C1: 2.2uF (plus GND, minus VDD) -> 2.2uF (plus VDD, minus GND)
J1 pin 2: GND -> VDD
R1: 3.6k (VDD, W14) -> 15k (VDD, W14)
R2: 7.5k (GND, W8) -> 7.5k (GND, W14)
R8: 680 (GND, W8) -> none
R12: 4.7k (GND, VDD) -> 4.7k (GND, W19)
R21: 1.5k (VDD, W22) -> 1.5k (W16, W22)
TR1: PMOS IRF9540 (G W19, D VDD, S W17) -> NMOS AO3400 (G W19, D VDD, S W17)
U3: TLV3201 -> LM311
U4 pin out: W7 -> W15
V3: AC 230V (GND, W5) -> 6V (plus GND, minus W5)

==

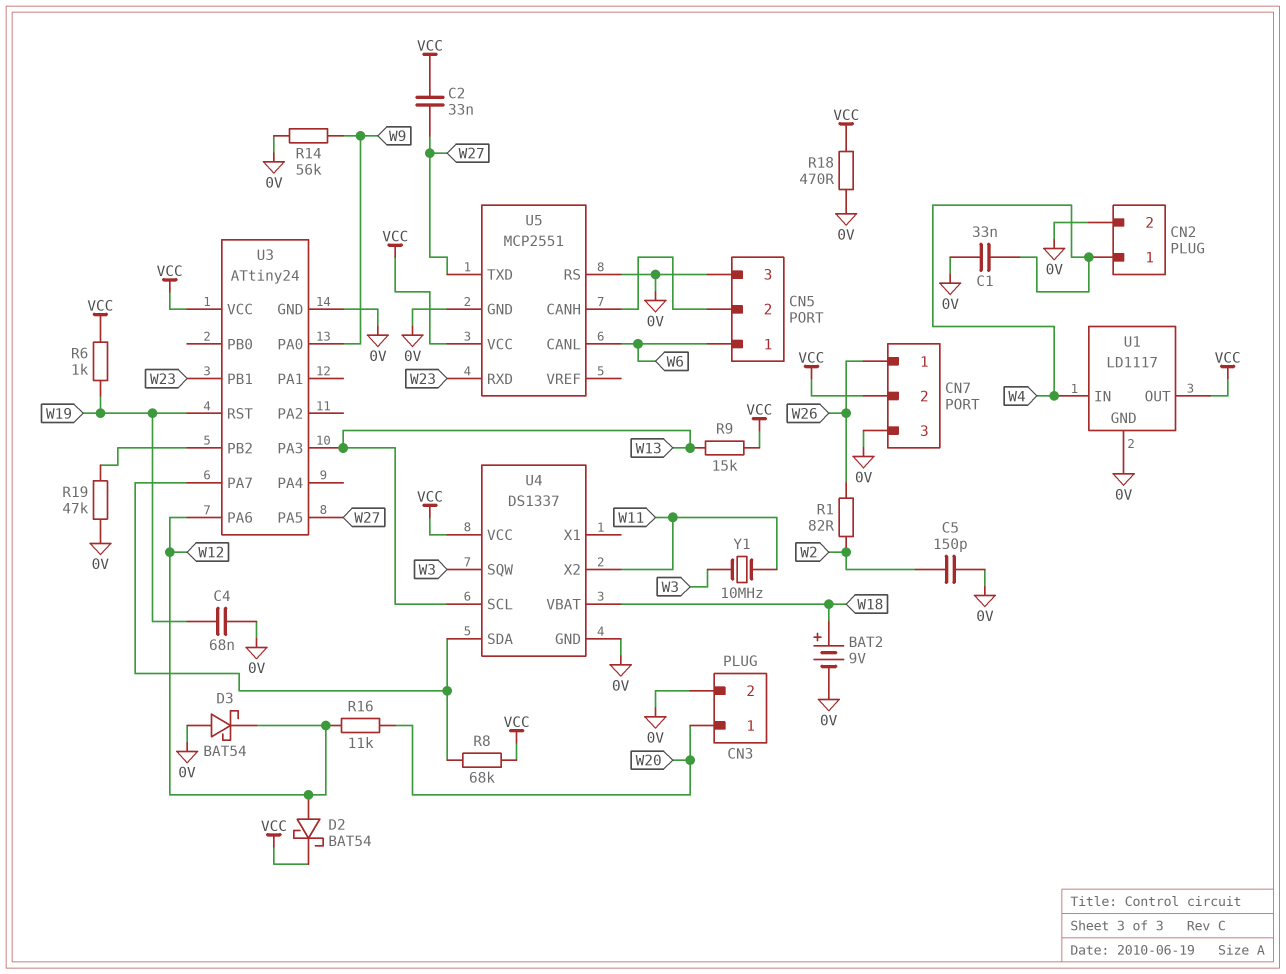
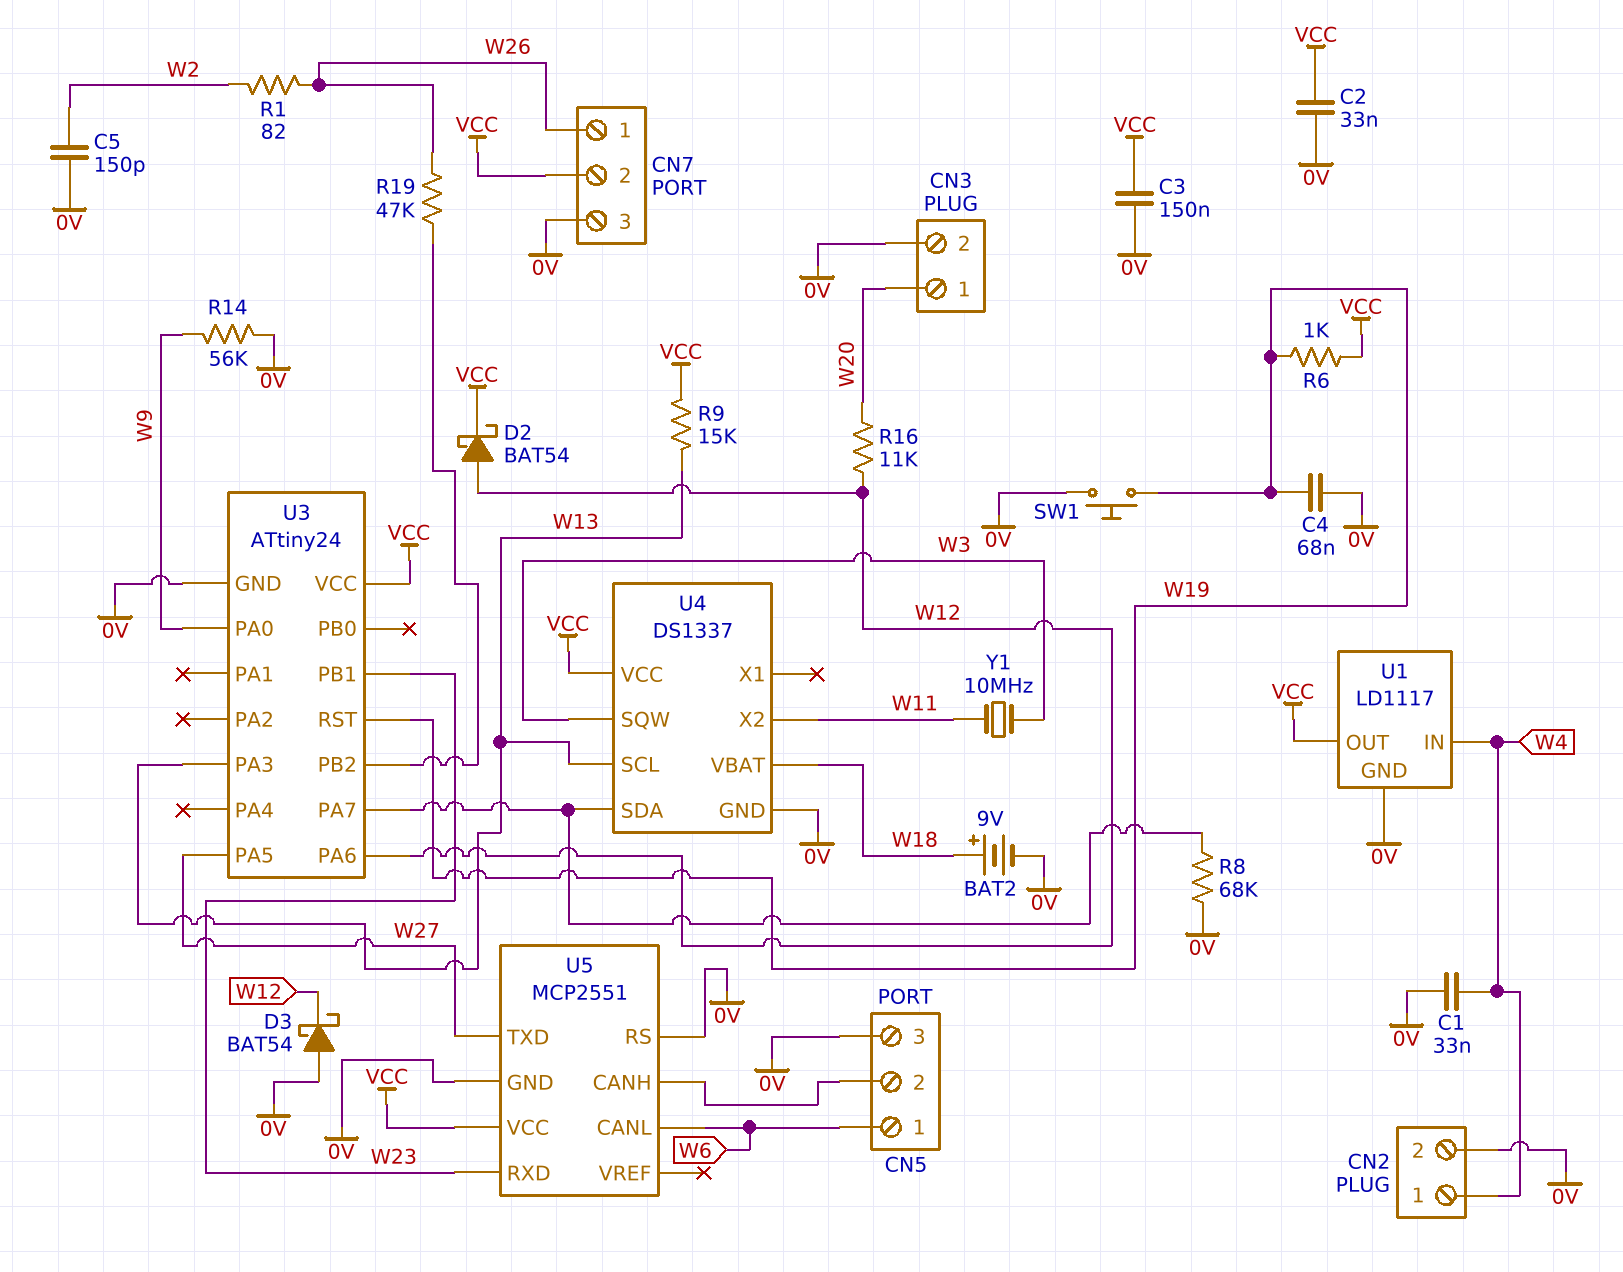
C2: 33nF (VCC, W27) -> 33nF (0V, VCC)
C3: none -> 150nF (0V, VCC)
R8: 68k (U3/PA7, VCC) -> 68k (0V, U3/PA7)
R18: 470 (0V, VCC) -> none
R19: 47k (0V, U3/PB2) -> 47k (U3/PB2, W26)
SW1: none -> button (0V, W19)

--

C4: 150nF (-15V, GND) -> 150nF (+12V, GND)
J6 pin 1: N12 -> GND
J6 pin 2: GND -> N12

Activity:
Collect the lines of the data that carry the word "plus".

The answer:
C1: 2.2uF (plus GND, minus VDD) -> 2.2uF (plus VDD, minus GND)
V3: AC 230V (GND, W5) -> 6V (plus GND, minus W5)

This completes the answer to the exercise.